> **Assignment**:
Reproduce the records exactly, but not the pictures.

> **The input**:

▼

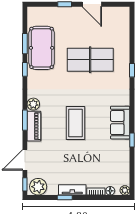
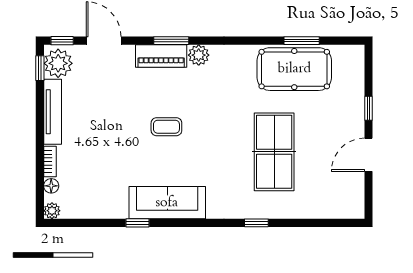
window: (25, 69) -> (258, 41), removed
coffee table: (75, 123) -> (166, 127), width x0.54, depth x0.58
sofa: (120, 123) -> (167, 203), width x1.36
tv unit: (72, 190) -> (53, 112), width x1.41
window: (65, 197) -> (40, 68), moved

▲

> **Answer to the exercise**:
window: (25, 69) -> (258, 41), removed
coffee table: (75, 123) -> (166, 127), width x0.54, depth x0.58
sofa: (120, 123) -> (167, 203), width x1.36
tv unit: (72, 190) -> (53, 112), width x1.41
window: (65, 197) -> (40, 68), moved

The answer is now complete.